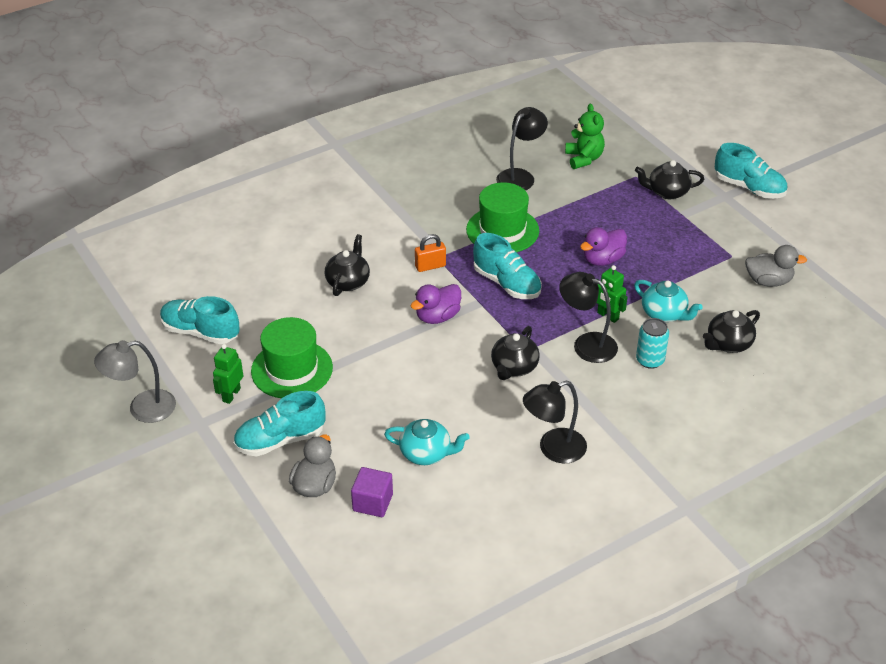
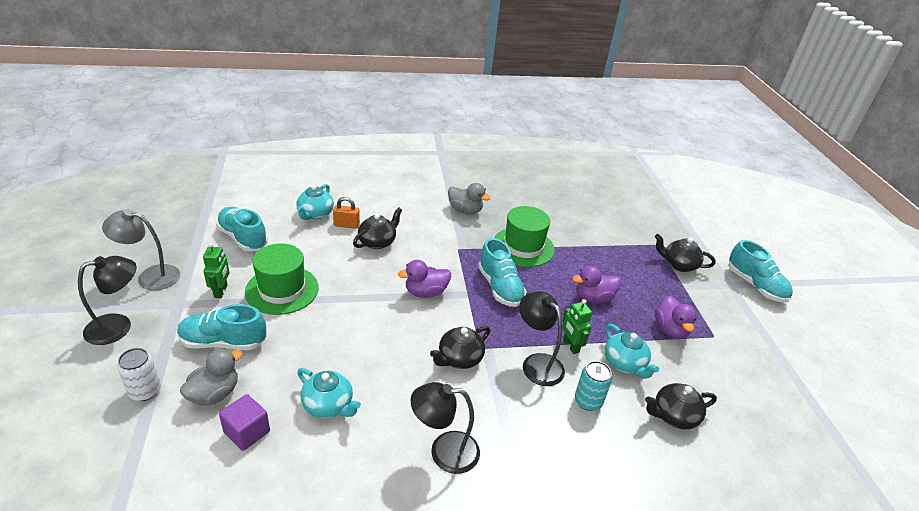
camera: 20 degrees right, 5 degrees down
(231, 395) = (221, 291): green robot -> green robot turned 135 degrees clockwise
(248, 509) = (145, 391): none -> white can
(254, 275) = (315, 214): none -> turquoise teapot
(430, 266) = (448, 253): orange padlock -> orange padlock (346, 225)
(520, 176) = (562, 214): black lamp -> black lamp (118, 326)
(584, 159) = (621, 219): green teddy bear -> none
(690, 265) = (670, 330): none -> purple duck
(768, 281) = (741, 371): grey duck -> grey duck (465, 210)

- REQUIRED WORK -
Scan the data above. Return every line with "green" in it.

- SOLUTION BELOW -
(231, 395) = (221, 291): green robot -> green robot turned 135 degrees clockwise
(584, 159) = (621, 219): green teddy bear -> none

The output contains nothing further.